§ **PROBLEM TO WORK ON**
Produce as output only the lines below starting at the line with "camera: 75 degrees right, 10 degrees up" and continuing through the line with "(561, 407) = (450, 264): none -> white egg", each one exactly as written.
*** RECORDS FOR THIS TASK ***
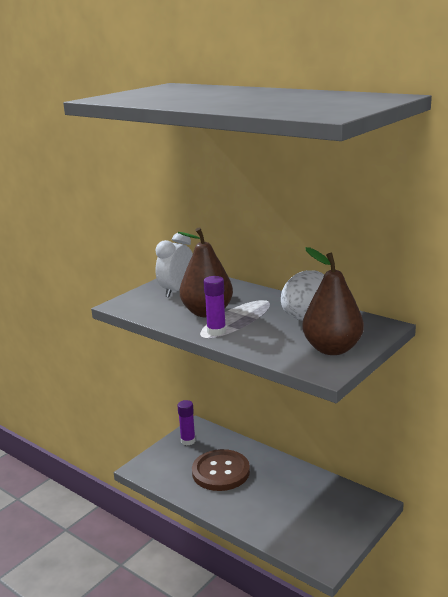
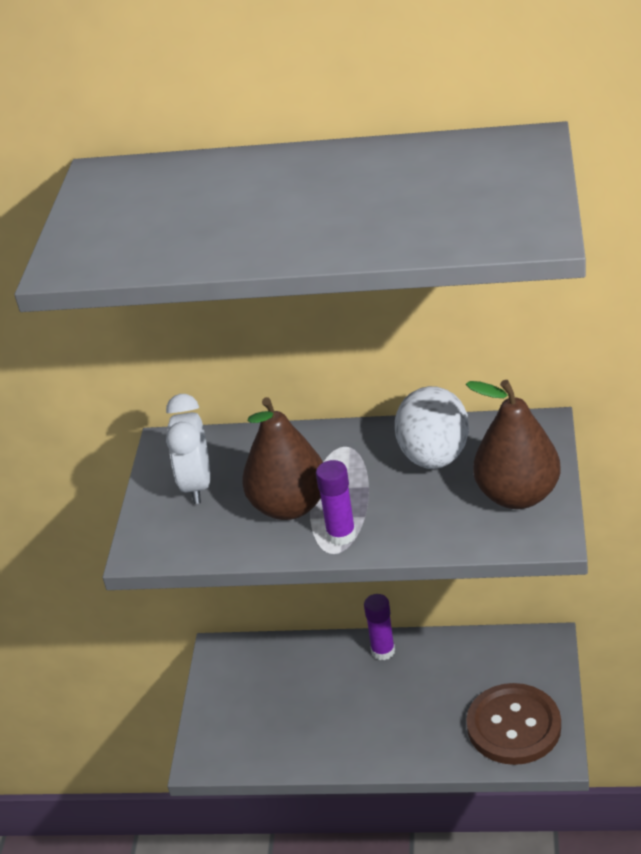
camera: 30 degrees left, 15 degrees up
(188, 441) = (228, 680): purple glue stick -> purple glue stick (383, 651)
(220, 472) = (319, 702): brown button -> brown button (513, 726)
*** End of RECORDS FOR THIS TASK ***
*** RECORDS FOR THIS TASK ***
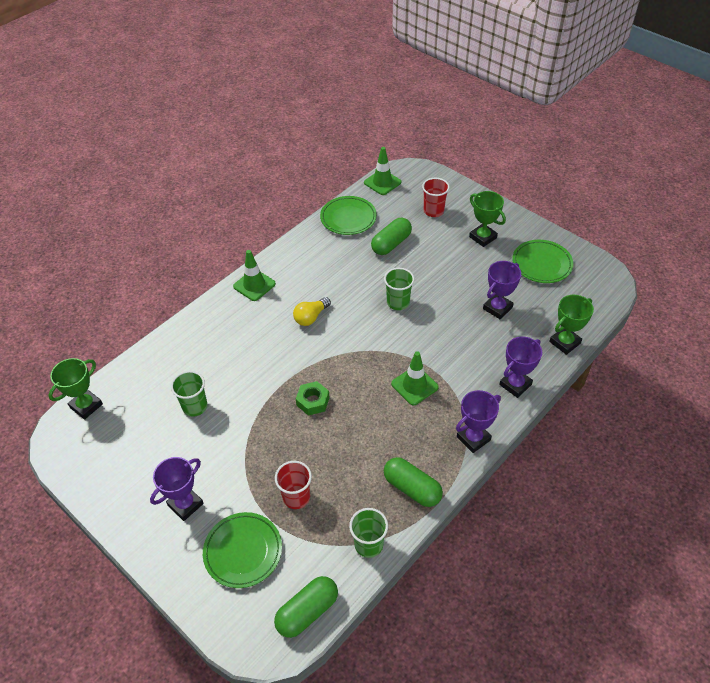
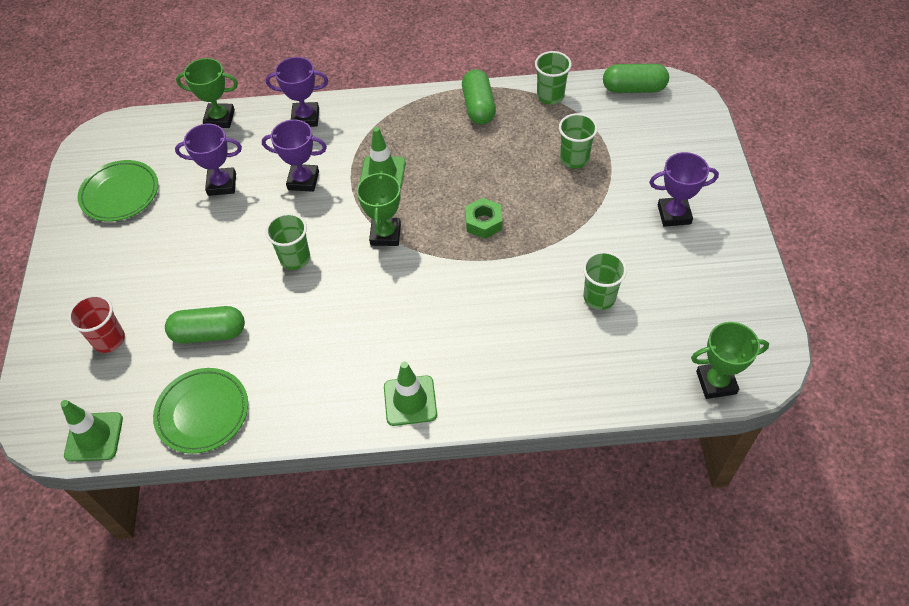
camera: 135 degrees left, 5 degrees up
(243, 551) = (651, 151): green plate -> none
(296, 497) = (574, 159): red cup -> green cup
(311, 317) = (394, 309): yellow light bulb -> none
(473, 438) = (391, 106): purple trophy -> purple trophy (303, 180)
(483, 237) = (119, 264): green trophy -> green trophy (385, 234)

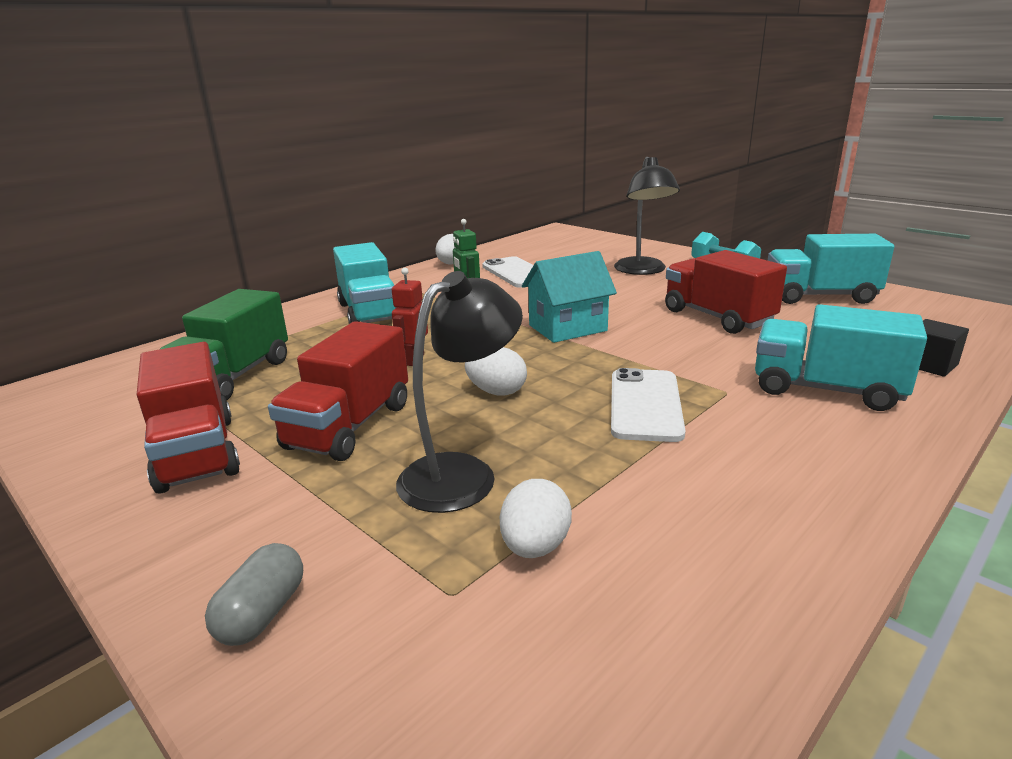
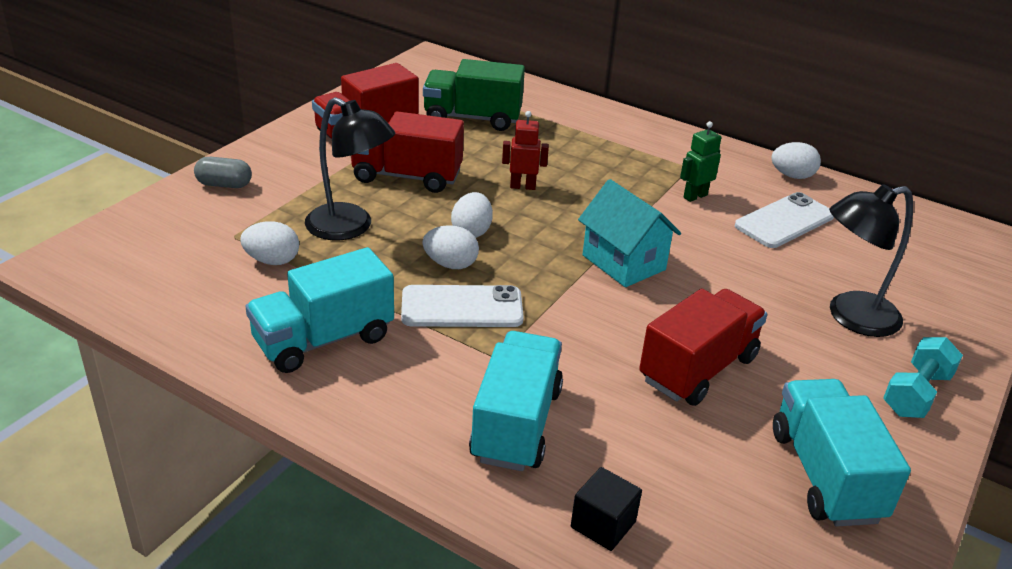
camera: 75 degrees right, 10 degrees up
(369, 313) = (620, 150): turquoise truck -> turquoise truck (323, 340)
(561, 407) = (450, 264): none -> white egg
*** End of RECORDS FOR THIS TASK ***
§ **TASK RESULT**
camera: 75 degrees right, 10 degrees up
(369, 313) = (620, 150): turquoise truck -> turquoise truck (323, 340)
(561, 407) = (450, 264): none -> white egg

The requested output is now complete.